## Object state change records

::::

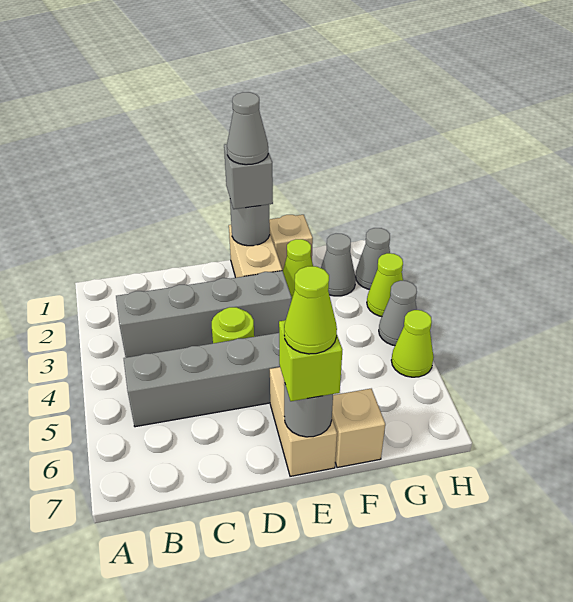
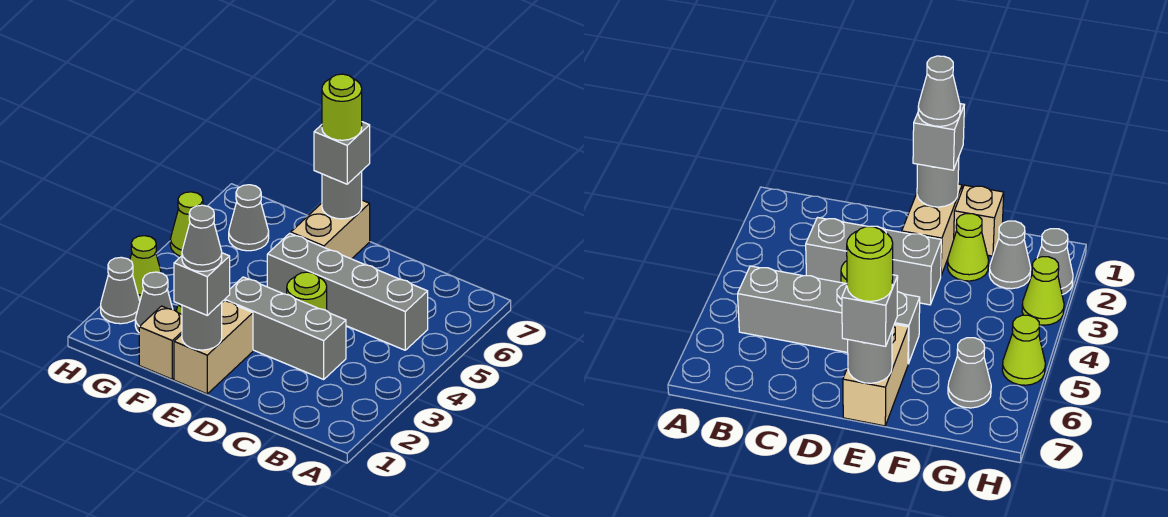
grey brick B3:E3 level 1 -> grey brick C3:E3 level 1
lime brick E7 level 3 -> grey brick E7 level 3
lime cone E7 level 4 -> lime round brick E7 level 4
tan brick F7 level 1 -> none
grey cone H4 level 1 -> grey cone G6 level 1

::::

## TASK ITEM
Without the pictures, copy out each entry exactly as it stands.

## REPLY
grey brick B3:E3 level 1 -> grey brick C3:E3 level 1
lime brick E7 level 3 -> grey brick E7 level 3
lime cone E7 level 4 -> lime round brick E7 level 4
tan brick F7 level 1 -> none
grey cone H4 level 1 -> grey cone G6 level 1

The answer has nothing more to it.